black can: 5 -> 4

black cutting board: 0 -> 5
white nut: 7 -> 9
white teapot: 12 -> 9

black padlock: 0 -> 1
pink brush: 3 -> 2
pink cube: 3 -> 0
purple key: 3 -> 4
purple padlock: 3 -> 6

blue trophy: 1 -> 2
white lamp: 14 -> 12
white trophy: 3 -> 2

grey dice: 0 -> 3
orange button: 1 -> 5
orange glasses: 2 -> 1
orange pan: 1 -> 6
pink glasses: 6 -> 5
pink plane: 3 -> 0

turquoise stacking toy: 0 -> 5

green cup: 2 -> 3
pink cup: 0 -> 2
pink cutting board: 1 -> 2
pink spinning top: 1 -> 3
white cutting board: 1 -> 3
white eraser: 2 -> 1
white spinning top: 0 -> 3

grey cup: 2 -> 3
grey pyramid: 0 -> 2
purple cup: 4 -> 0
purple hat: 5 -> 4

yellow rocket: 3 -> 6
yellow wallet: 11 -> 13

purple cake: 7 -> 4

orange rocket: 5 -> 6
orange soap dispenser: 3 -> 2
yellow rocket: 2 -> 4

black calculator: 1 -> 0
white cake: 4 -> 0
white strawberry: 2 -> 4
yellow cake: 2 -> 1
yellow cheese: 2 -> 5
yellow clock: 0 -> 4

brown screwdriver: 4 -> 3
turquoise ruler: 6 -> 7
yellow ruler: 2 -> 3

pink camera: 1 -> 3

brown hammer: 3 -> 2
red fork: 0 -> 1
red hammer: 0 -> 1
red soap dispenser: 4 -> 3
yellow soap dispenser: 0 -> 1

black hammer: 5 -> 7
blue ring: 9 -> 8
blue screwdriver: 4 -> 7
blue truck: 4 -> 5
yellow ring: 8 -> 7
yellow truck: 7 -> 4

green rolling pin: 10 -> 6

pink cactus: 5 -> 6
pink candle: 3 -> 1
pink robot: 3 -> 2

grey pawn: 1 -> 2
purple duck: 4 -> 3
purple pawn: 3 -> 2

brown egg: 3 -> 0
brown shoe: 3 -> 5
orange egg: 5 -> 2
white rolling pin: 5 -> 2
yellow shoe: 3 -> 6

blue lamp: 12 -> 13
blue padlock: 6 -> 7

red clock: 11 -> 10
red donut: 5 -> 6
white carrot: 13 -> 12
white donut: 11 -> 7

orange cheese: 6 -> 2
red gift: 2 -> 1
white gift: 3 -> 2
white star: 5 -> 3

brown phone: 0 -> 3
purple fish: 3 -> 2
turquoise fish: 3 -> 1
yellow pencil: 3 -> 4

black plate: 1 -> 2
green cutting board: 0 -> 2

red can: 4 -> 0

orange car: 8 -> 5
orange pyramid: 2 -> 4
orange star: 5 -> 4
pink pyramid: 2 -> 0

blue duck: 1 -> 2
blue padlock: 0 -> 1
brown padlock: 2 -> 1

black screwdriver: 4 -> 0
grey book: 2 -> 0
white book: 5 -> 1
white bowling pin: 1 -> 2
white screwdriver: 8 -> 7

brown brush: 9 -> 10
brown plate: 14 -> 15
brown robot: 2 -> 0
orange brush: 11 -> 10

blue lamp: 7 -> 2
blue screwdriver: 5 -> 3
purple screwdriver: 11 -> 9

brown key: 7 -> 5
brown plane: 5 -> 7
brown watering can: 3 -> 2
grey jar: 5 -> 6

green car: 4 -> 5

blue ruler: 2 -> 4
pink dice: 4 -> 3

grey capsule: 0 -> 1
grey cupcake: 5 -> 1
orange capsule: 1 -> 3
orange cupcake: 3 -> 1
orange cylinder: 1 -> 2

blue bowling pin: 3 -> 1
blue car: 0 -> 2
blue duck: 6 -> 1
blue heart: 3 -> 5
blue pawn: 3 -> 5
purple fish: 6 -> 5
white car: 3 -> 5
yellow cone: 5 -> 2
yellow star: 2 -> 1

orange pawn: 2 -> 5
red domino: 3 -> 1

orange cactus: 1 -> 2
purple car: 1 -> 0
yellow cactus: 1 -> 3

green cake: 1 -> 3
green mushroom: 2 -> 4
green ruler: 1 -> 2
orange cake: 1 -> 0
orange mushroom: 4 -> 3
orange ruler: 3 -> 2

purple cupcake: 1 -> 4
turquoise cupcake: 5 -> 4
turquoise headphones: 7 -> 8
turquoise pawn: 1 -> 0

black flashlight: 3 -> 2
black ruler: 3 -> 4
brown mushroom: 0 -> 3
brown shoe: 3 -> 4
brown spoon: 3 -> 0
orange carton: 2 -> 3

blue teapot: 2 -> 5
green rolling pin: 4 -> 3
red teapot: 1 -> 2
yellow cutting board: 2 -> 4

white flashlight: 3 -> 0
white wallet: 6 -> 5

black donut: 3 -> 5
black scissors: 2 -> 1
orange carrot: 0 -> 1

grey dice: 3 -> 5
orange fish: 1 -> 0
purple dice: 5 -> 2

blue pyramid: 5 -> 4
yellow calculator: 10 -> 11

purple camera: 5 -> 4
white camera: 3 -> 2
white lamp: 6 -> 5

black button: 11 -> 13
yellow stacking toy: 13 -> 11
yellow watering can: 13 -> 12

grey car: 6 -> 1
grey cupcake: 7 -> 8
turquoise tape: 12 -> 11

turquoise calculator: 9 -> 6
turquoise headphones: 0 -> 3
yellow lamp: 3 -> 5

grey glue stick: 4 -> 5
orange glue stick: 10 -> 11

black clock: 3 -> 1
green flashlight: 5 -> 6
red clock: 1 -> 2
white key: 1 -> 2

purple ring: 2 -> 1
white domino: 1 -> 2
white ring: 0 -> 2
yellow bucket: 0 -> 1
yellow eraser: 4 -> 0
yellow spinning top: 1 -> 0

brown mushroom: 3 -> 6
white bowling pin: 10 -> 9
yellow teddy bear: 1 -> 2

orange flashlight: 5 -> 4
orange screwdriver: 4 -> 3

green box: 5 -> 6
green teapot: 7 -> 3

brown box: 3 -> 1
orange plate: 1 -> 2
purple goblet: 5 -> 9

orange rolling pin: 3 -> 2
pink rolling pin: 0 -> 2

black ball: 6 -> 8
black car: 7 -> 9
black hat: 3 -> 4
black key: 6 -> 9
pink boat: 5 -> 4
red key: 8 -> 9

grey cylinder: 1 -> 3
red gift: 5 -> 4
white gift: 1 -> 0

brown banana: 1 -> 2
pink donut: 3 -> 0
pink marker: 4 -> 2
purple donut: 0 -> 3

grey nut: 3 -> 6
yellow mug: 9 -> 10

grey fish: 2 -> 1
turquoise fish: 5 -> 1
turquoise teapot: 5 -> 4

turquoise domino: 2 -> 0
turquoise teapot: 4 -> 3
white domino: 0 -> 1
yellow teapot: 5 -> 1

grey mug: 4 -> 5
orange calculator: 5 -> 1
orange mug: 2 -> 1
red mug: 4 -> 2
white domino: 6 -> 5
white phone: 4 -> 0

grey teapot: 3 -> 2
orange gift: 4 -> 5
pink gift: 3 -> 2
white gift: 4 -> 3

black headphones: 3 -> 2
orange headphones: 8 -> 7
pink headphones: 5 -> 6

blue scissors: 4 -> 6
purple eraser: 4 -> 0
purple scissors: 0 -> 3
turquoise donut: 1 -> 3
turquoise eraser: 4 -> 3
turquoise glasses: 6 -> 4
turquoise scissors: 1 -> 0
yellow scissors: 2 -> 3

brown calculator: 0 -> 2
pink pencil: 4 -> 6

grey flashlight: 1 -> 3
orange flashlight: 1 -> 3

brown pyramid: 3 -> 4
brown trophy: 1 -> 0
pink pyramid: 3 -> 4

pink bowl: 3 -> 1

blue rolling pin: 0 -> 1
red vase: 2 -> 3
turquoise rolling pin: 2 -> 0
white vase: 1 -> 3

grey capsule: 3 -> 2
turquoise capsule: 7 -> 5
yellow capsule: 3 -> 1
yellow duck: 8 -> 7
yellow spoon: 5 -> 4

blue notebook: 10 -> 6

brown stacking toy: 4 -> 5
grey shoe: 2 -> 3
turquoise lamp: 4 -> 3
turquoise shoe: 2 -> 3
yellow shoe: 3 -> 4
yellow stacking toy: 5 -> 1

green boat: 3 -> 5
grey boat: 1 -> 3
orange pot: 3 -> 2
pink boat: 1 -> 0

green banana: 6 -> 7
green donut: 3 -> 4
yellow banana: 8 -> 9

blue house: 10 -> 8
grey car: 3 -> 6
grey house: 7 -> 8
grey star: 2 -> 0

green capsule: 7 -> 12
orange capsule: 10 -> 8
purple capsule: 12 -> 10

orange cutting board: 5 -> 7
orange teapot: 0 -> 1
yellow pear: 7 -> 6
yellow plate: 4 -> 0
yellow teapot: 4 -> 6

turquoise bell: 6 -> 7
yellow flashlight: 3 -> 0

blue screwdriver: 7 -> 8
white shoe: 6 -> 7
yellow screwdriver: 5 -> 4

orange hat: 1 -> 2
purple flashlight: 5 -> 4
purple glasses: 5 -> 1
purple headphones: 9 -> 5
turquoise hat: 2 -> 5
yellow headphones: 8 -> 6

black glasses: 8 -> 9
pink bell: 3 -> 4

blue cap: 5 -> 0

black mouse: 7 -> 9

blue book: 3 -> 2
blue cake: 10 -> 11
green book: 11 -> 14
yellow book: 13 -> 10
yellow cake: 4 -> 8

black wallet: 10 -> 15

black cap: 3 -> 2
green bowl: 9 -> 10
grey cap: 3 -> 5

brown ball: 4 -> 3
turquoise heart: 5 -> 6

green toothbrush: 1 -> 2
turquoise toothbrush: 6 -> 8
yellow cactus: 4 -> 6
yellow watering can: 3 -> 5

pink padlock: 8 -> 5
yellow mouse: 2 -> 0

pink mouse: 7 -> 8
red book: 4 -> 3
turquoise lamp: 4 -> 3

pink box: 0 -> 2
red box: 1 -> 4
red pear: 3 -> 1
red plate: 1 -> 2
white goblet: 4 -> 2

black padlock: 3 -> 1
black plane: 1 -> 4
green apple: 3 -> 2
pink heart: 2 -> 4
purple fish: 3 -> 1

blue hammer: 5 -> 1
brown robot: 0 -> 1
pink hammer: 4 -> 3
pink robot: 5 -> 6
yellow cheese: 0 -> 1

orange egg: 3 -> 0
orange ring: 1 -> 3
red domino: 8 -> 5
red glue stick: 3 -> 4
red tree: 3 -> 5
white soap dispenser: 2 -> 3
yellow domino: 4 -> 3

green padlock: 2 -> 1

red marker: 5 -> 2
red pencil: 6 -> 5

INSTRUCTIONS FOR THE TASK -
Given the records above, return exactly the lines starting at the line containing "grey dice: 0 -> 3" and ending at the line containing "blue lamp: 7 -> 2", including both.

ANSWER BOX -
grey dice: 0 -> 3
orange button: 1 -> 5
orange glasses: 2 -> 1
orange pan: 1 -> 6
pink glasses: 6 -> 5
pink plane: 3 -> 0

turquoise stacking toy: 0 -> 5

green cup: 2 -> 3
pink cup: 0 -> 2
pink cutting board: 1 -> 2
pink spinning top: 1 -> 3
white cutting board: 1 -> 3
white eraser: 2 -> 1
white spinning top: 0 -> 3

grey cup: 2 -> 3
grey pyramid: 0 -> 2
purple cup: 4 -> 0
purple hat: 5 -> 4

yellow rocket: 3 -> 6
yellow wallet: 11 -> 13

purple cake: 7 -> 4

orange rocket: 5 -> 6
orange soap dispenser: 3 -> 2
yellow rocket: 2 -> 4

black calculator: 1 -> 0
white cake: 4 -> 0
white strawberry: 2 -> 4
yellow cake: 2 -> 1
yellow cheese: 2 -> 5
yellow clock: 0 -> 4

brown screwdriver: 4 -> 3
turquoise ruler: 6 -> 7
yellow ruler: 2 -> 3

pink camera: 1 -> 3

brown hammer: 3 -> 2
red fork: 0 -> 1
red hammer: 0 -> 1
red soap dispenser: 4 -> 3
yellow soap dispenser: 0 -> 1

black hammer: 5 -> 7
blue ring: 9 -> 8
blue screwdriver: 4 -> 7
blue truck: 4 -> 5
yellow ring: 8 -> 7
yellow truck: 7 -> 4

green rolling pin: 10 -> 6

pink cactus: 5 -> 6
pink candle: 3 -> 1
pink robot: 3 -> 2

grey pawn: 1 -> 2
purple duck: 4 -> 3
purple pawn: 3 -> 2

brown egg: 3 -> 0
brown shoe: 3 -> 5
orange egg: 5 -> 2
white rolling pin: 5 -> 2
yellow shoe: 3 -> 6

blue lamp: 12 -> 13
blue padlock: 6 -> 7

red clock: 11 -> 10
red donut: 5 -> 6
white carrot: 13 -> 12
white donut: 11 -> 7

orange cheese: 6 -> 2
red gift: 2 -> 1
white gift: 3 -> 2
white star: 5 -> 3

brown phone: 0 -> 3
purple fish: 3 -> 2
turquoise fish: 3 -> 1
yellow pencil: 3 -> 4

black plate: 1 -> 2
green cutting board: 0 -> 2

red can: 4 -> 0

orange car: 8 -> 5
orange pyramid: 2 -> 4
orange star: 5 -> 4
pink pyramid: 2 -> 0

blue duck: 1 -> 2
blue padlock: 0 -> 1
brown padlock: 2 -> 1

black screwdriver: 4 -> 0
grey book: 2 -> 0
white book: 5 -> 1
white bowling pin: 1 -> 2
white screwdriver: 8 -> 7

brown brush: 9 -> 10
brown plate: 14 -> 15
brown robot: 2 -> 0
orange brush: 11 -> 10

blue lamp: 7 -> 2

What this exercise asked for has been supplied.